> [Exercise] Arrange the lines of all the records below as a numbered list, skipping blank lines and leaving the pictures out of your answer.

> [Data in this exercise]
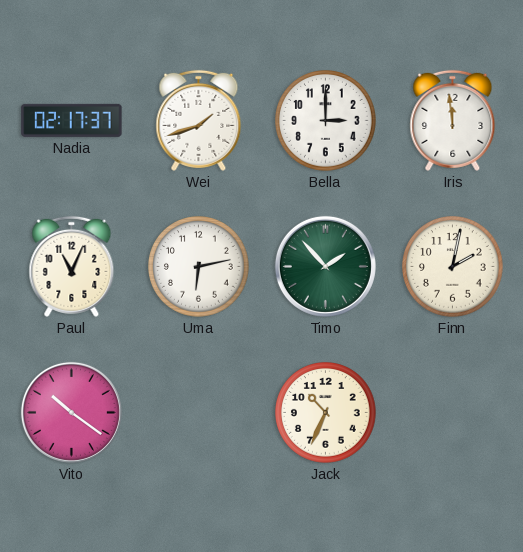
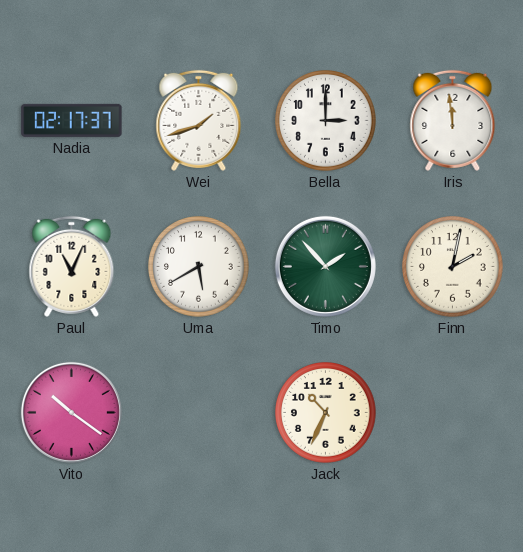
Uma: 6:13 -> 5:40
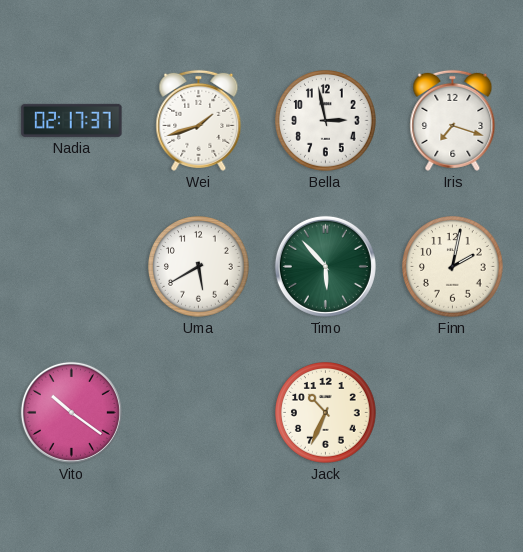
Bella: 3:00 -> 2:58
Iris: 11:59 -> 7:18
Paul: 11:04 -> none
Timo: 1:53 -> 5:53
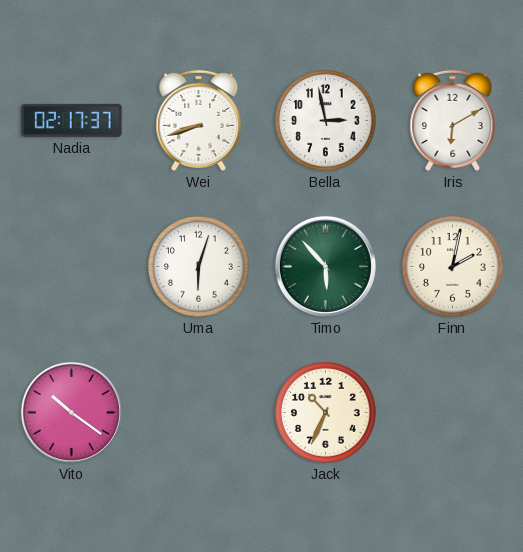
Wei: 1:42 -> 8:42
Iris: 7:18 -> 6:10
Uma: 5:40 -> 6:03
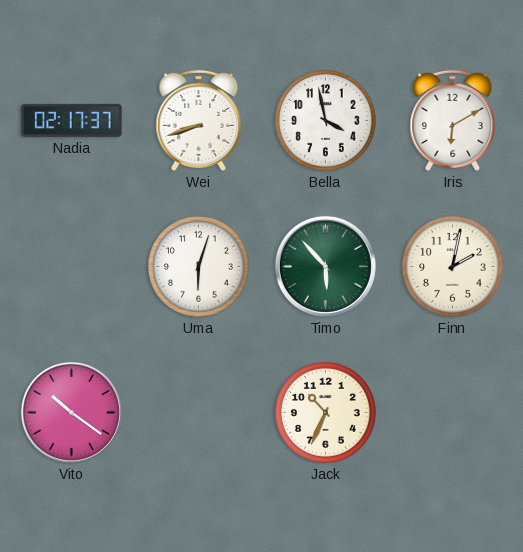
Bella: 2:58 -> 3:58
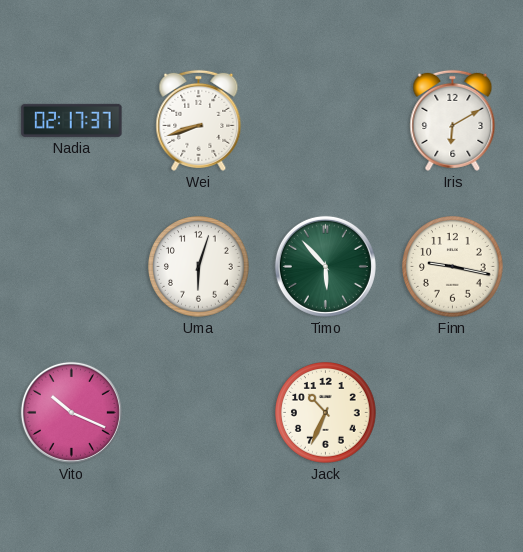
Bella: 3:58 -> none
Finn: 2:02 -> 9:17
Vito: 10:21 -> 10:19
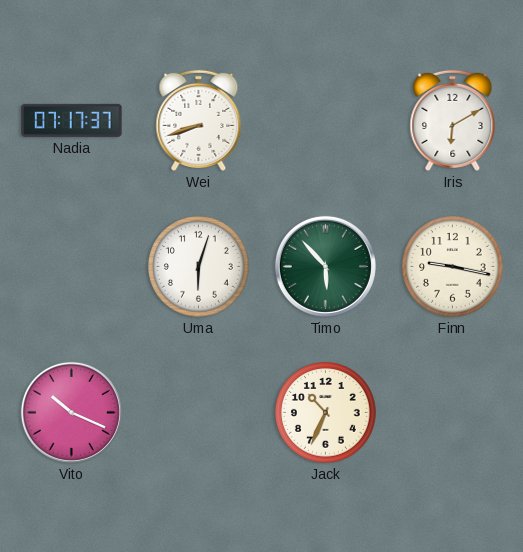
Nadia: 02:17 -> 07:17
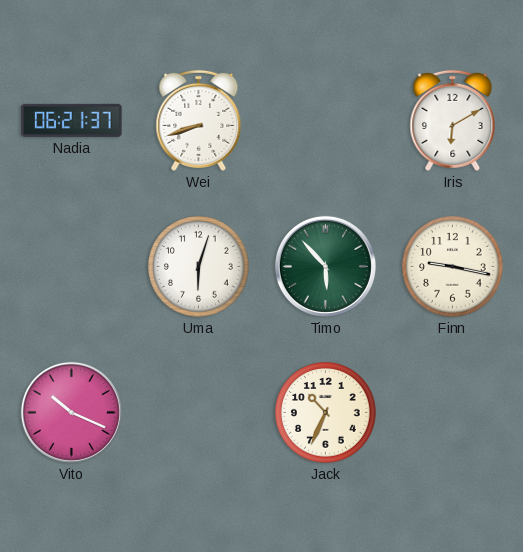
Nadia: 07:17 -> 06:21
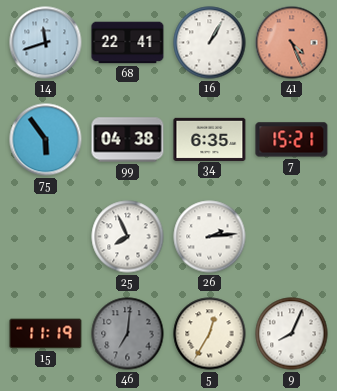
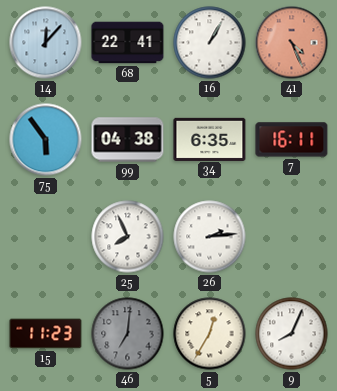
14: 11:42 -> 12:07
7: 15:21 -> 16:11
15: 11:19 -> 11:23
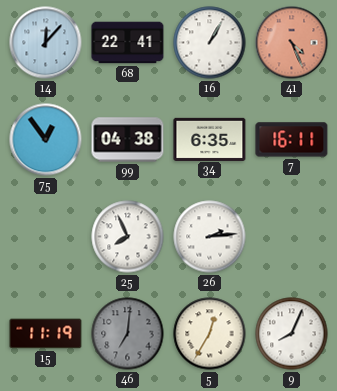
75: 5:54 -> 12:54
15: 11:23 -> 11:19
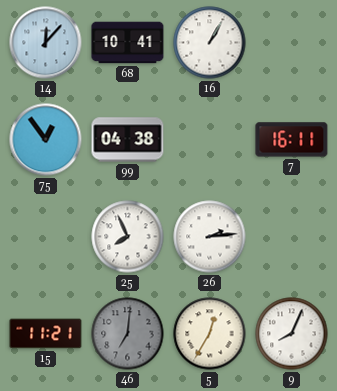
68: 22:41 -> 10:41
41: 4:26 -> none
34: 6:35 -> none
15: 11:19 -> 11:21
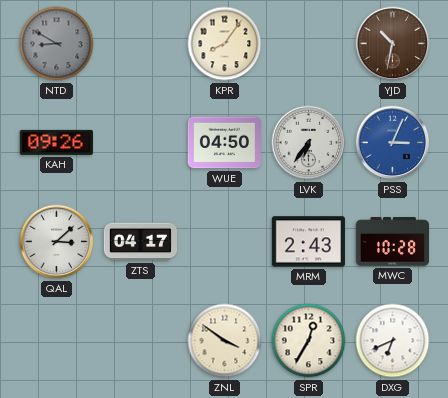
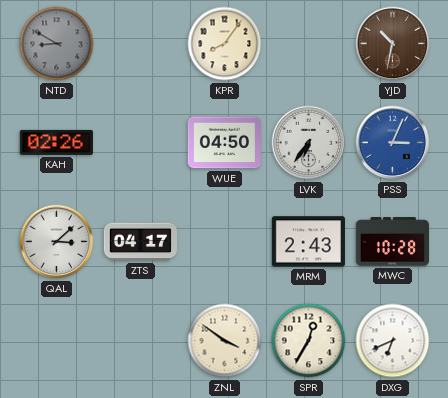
KAH: 09:26 -> 02:26
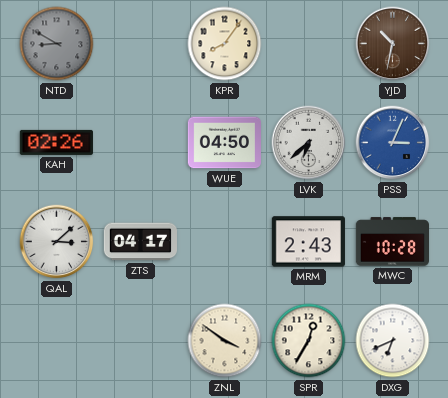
LVK: 6:36 -> 6:38
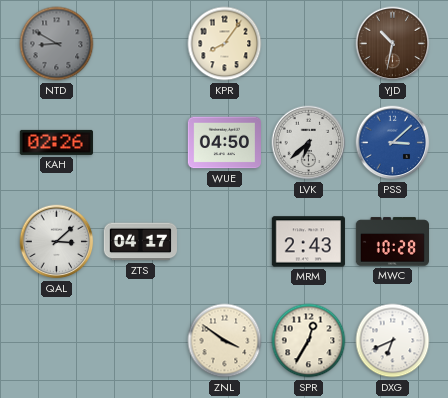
PSS: 3:04 -> 3:08
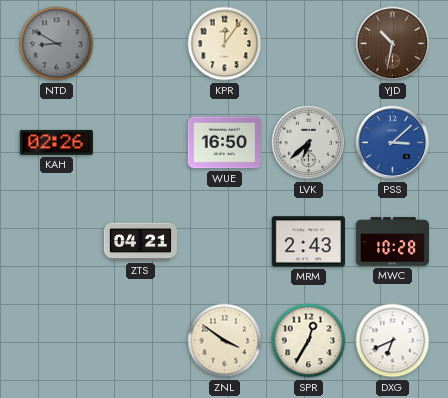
KPR: 8:06 -> 12:06
WUE: 04:50 -> 16:50
QAL: 3:08 -> none
ZTS: 04:17 -> 04:21
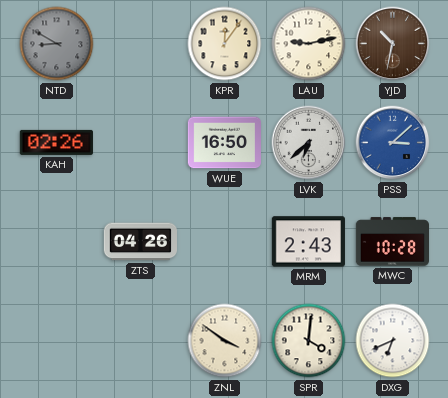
LAU: none -> 9:13
ZTS: 04:21 -> 04:26
SPR: 12:35 -> 4:01
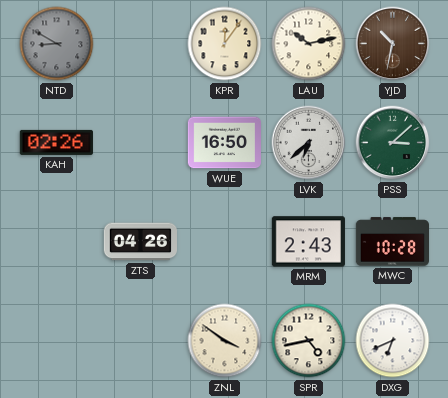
LAU: 9:13 -> 10:13
PSS dial: blue -> green
SPR: 4:01 -> 4:43
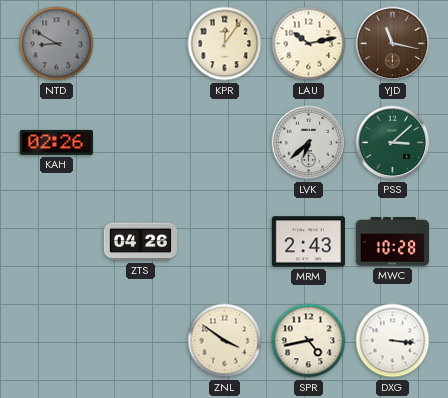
YJD: 10:32 -> 11:17
WUE: 16:50 -> none
DXG: 6:41 -> 3:16
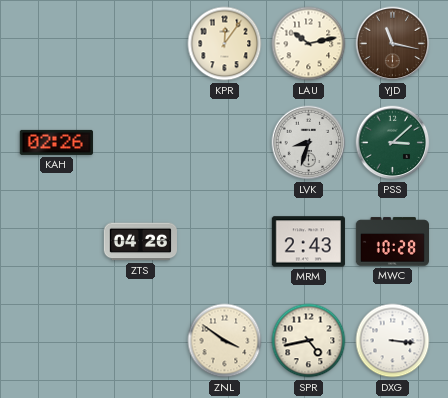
NTD: 8:50 -> none
LVK: 6:38 -> 8:33
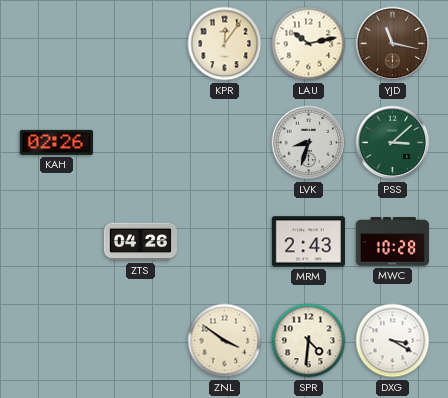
SPR: 4:43 -> 4:31
DXG: 3:16 -> 3:20
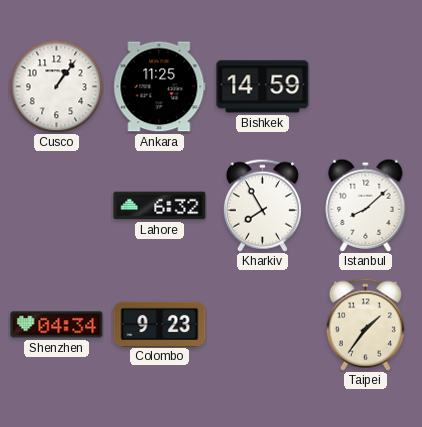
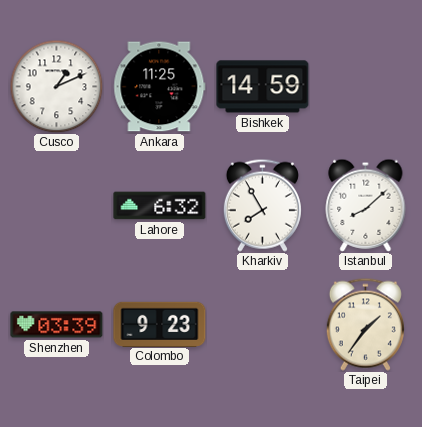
Cusco: 1:06 -> 1:11
Shenzhen: 04:34 -> 03:39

> [Solved exercise]
1. Uma: 6:13 -> 5:40
2. Bella: 3:00 -> 2:58
3. Iris: 11:59 -> 7:18
4. Paul: 11:04 -> none
5. Timo: 1:53 -> 5:53
6. Wei: 1:42 -> 8:42
7. Iris: 7:18 -> 6:10
8. Uma: 5:40 -> 6:03
9. Bella: 2:58 -> 3:58
10. Bella: 3:58 -> none
11. Finn: 2:02 -> 9:17
12. Vito: 10:21 -> 10:19
13. Nadia: 02:17 -> 07:17
14. Nadia: 07:17 -> 06:21
15. 14: 11:42 -> 12:07
16. 7: 15:21 -> 16:11
17. 15: 11:19 -> 11:23
18. 75: 5:54 -> 12:54
19. 15: 11:23 -> 11:19
20. 68: 22:41 -> 10:41
21. 41: 4:26 -> none
22. 34: 6:35 -> none
23. 15: 11:19 -> 11:21
24. KAH: 09:26 -> 02:26
25. LVK: 6:36 -> 6:38
26. PSS: 3:04 -> 3:08
27. KPR: 8:06 -> 12:06
28. WUE: 04:50 -> 16:50
29. QAL: 3:08 -> none
30. ZTS: 04:17 -> 04:21
31. LAU: none -> 9:13
32. ZTS: 04:21 -> 04:26
33. SPR: 12:35 -> 4:01
34. LAU: 9:13 -> 10:13
35. PSS dial: blue -> green
36. SPR: 4:01 -> 4:43
37. YJD: 10:32 -> 11:17
38. WUE: 16:50 -> none
39. DXG: 6:41 -> 3:16
40. NTD: 8:50 -> none
41. LVK: 6:38 -> 8:33
42. SPR: 4:43 -> 4:31
43. DXG: 3:16 -> 3:20
44. Cusco: 1:06 -> 1:11
45. Shenzhen: 04:34 -> 03:39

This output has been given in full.